WHAT YOU ARE ASKED TO DO>
An exact copy of all the data is required, with pictures left out.

SUPPLIED MATERIAL>
+-------+

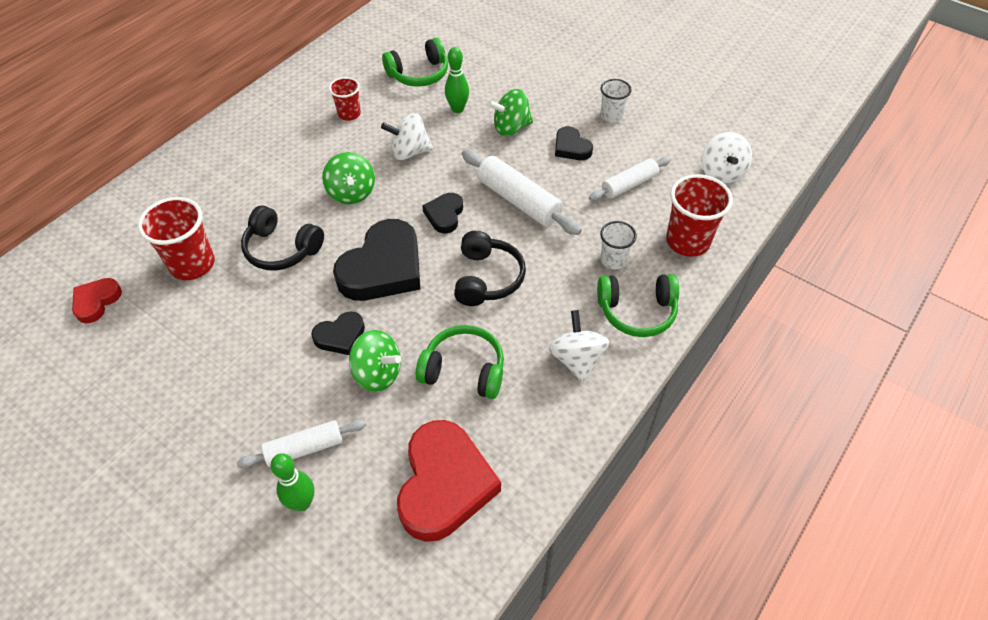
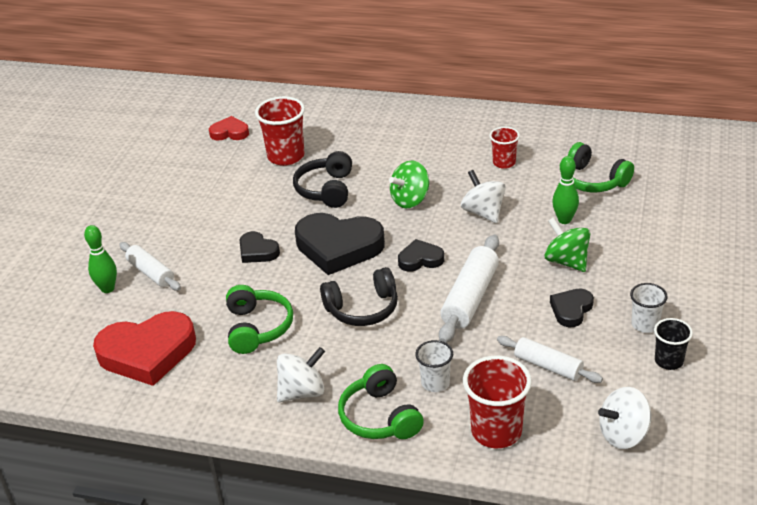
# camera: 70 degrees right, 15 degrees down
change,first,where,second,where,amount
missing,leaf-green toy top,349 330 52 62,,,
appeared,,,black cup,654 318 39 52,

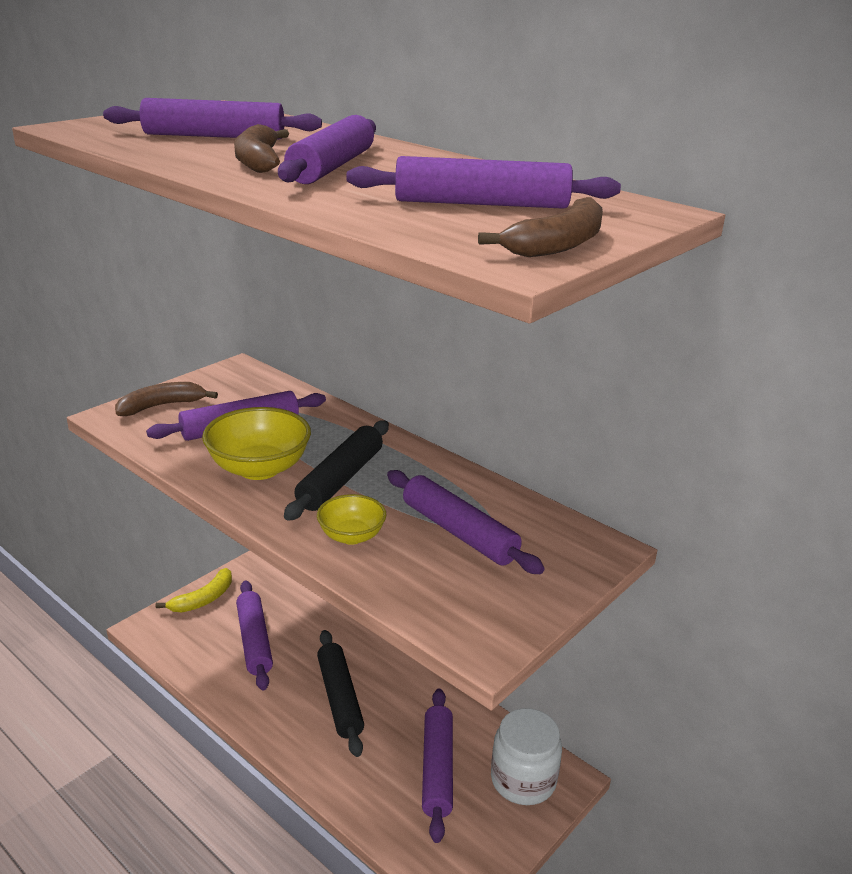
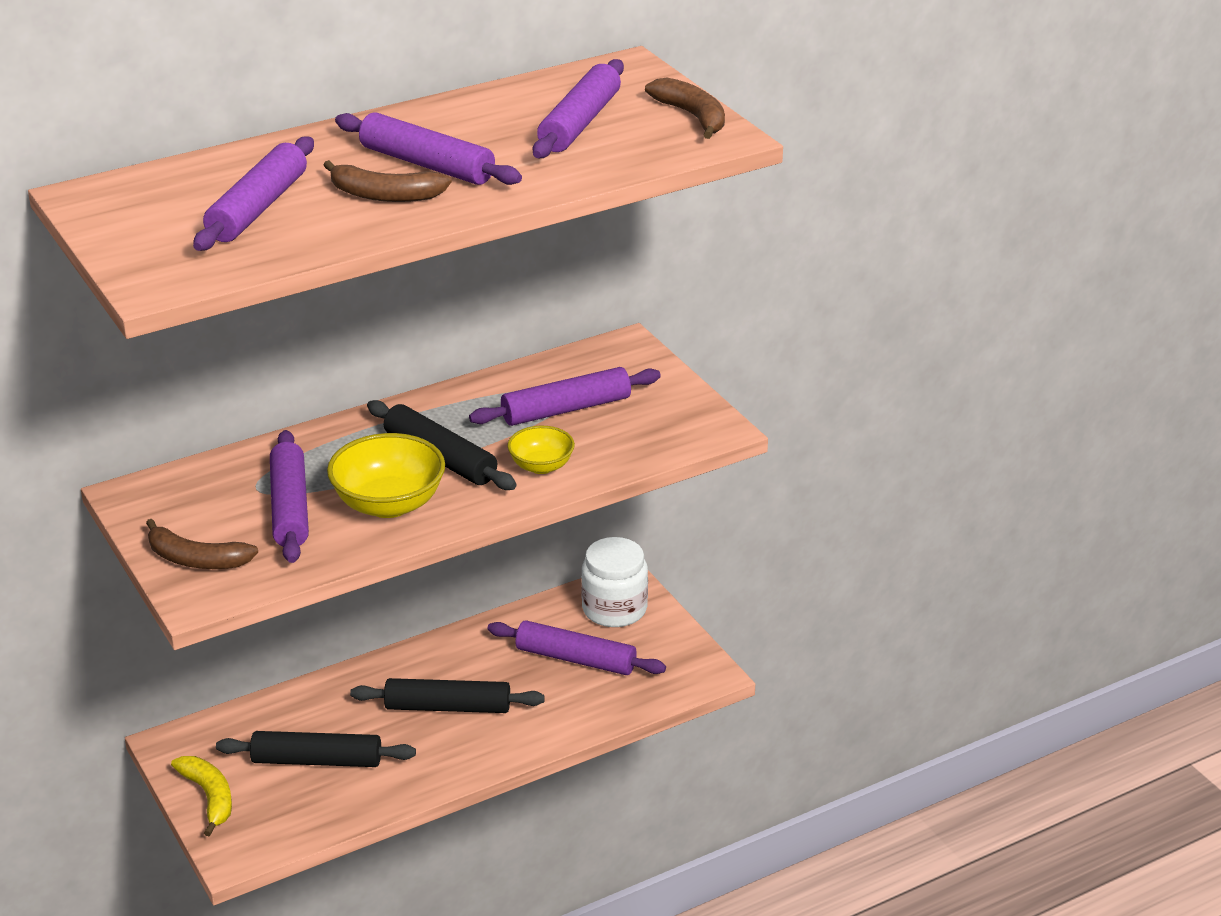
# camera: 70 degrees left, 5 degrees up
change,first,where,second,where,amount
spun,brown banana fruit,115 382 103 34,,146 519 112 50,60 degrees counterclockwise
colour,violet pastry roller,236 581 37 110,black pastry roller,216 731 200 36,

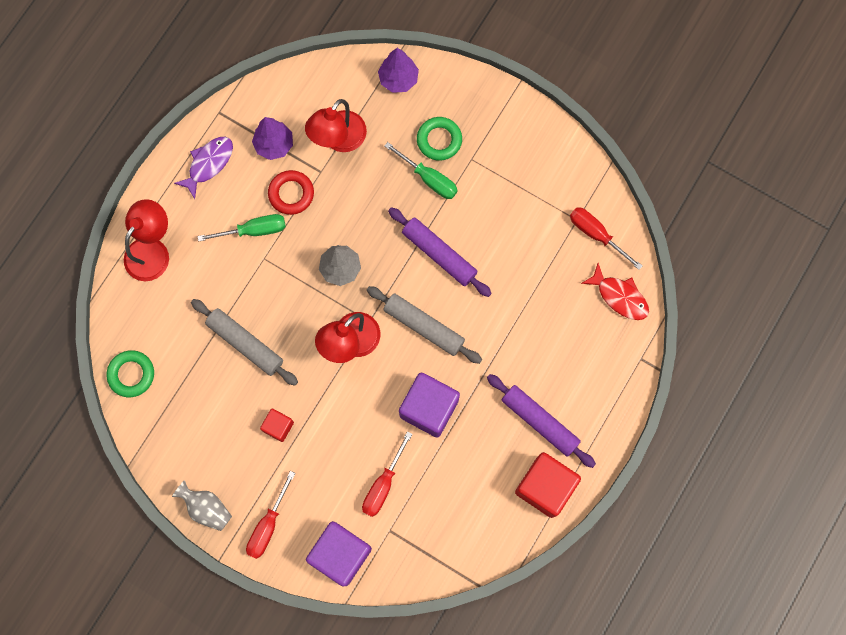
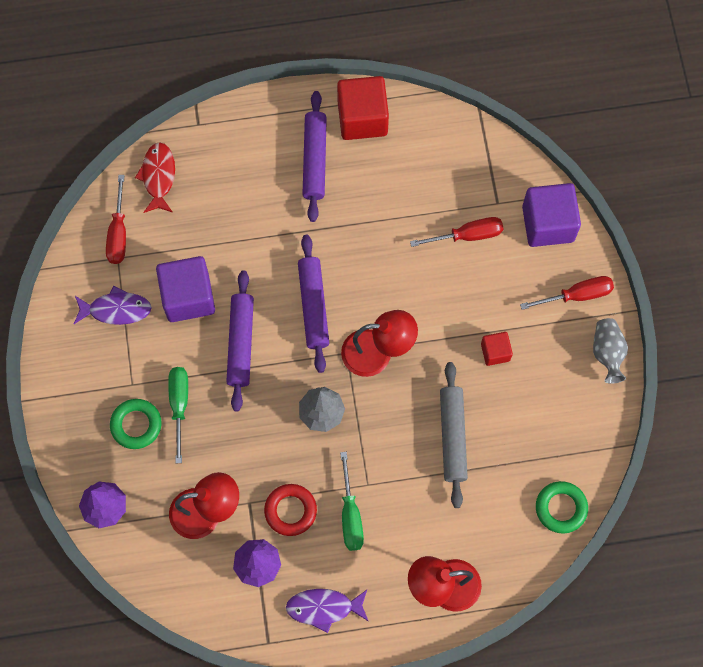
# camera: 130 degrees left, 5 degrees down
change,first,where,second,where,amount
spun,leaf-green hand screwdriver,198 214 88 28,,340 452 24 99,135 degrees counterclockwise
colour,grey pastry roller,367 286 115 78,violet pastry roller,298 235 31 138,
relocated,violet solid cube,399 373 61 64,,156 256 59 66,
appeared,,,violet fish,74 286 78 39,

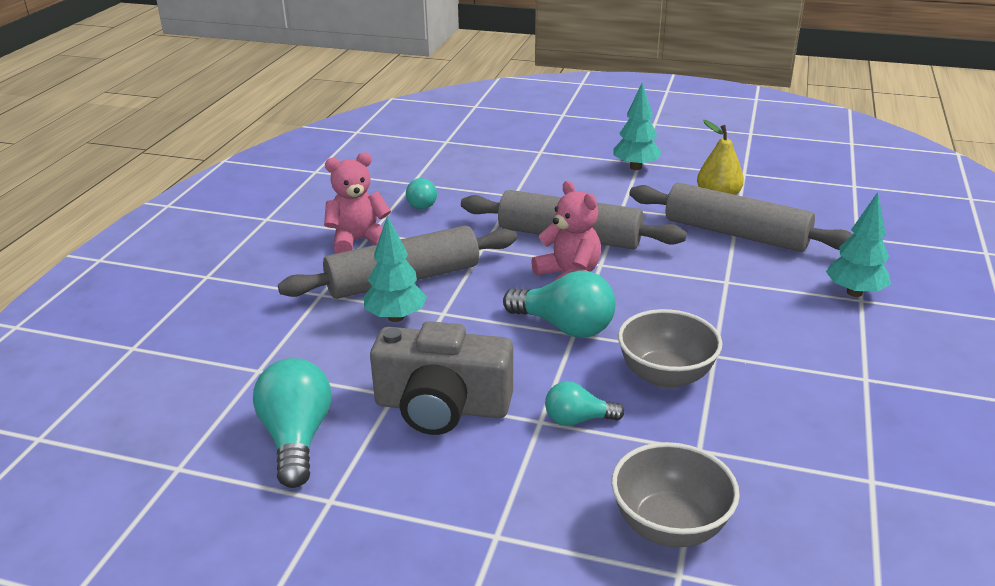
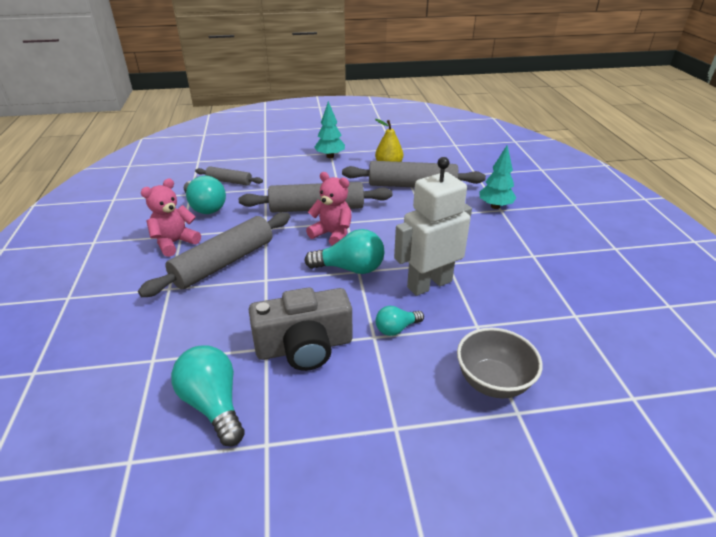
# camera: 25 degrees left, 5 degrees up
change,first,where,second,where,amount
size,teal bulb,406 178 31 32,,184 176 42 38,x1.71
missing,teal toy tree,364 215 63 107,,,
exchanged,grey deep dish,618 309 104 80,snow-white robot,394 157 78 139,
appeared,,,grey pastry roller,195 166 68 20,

+-------+

OUTPUT OF THE EXERCISE>
# camera: 70 degrees right, 15 degrees down
change,first,where,second,where,amount
missing,leaf-green toy top,349 330 52 62,,,
appeared,,,black cup,654 318 39 52,

# camera: 70 degrees left, 5 degrees up
change,first,where,second,where,amount
spun,brown banana fruit,115 382 103 34,,146 519 112 50,60 degrees counterclockwise
colour,violet pastry roller,236 581 37 110,black pastry roller,216 731 200 36,

# camera: 130 degrees left, 5 degrees down
change,first,where,second,where,amount
spun,leaf-green hand screwdriver,198 214 88 28,,340 452 24 99,135 degrees counterclockwise
colour,grey pastry roller,367 286 115 78,violet pastry roller,298 235 31 138,
relocated,violet solid cube,399 373 61 64,,156 256 59 66,
appeared,,,violet fish,74 286 78 39,

# camera: 25 degrees left, 5 degrees up
change,first,where,second,where,amount
size,teal bulb,406 178 31 32,,184 176 42 38,x1.71
missing,teal toy tree,364 215 63 107,,,
exchanged,grey deep dish,618 309 104 80,snow-white robot,394 157 78 139,
appeared,,,grey pastry roller,195 166 68 20,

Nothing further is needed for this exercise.